(Stored items from a collection)
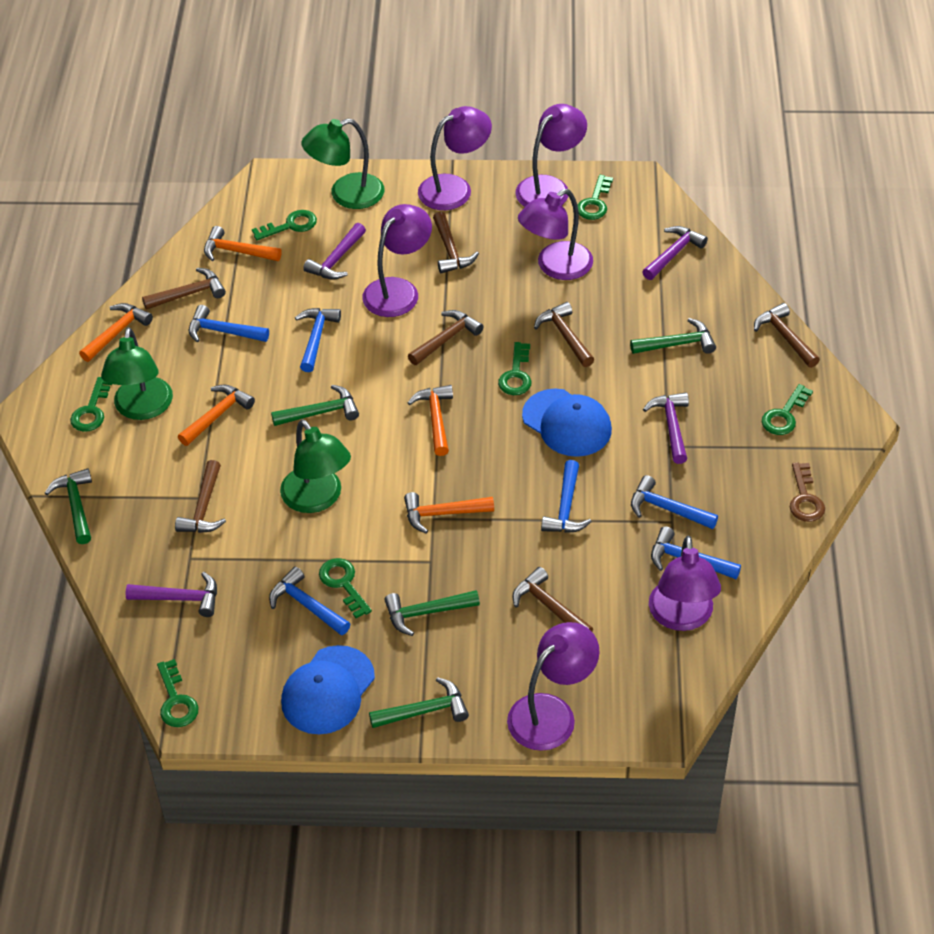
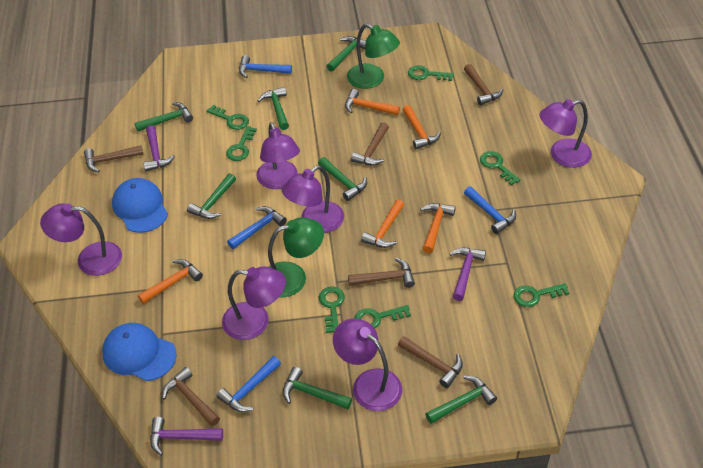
blue hammer: 6 -> 4
brown hammer: 7 -> 6
brown key: 1 -> 0
green hammer: 5 -> 7
green lamp: 3 -> 2
purple hammer: 4 -> 3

**ASSIGNMENT:**
The expected answer is every line in the data above that carries the string "hammer".

**SOLVED EXERCISE:**
blue hammer: 6 -> 4
brown hammer: 7 -> 6
green hammer: 5 -> 7
purple hammer: 4 -> 3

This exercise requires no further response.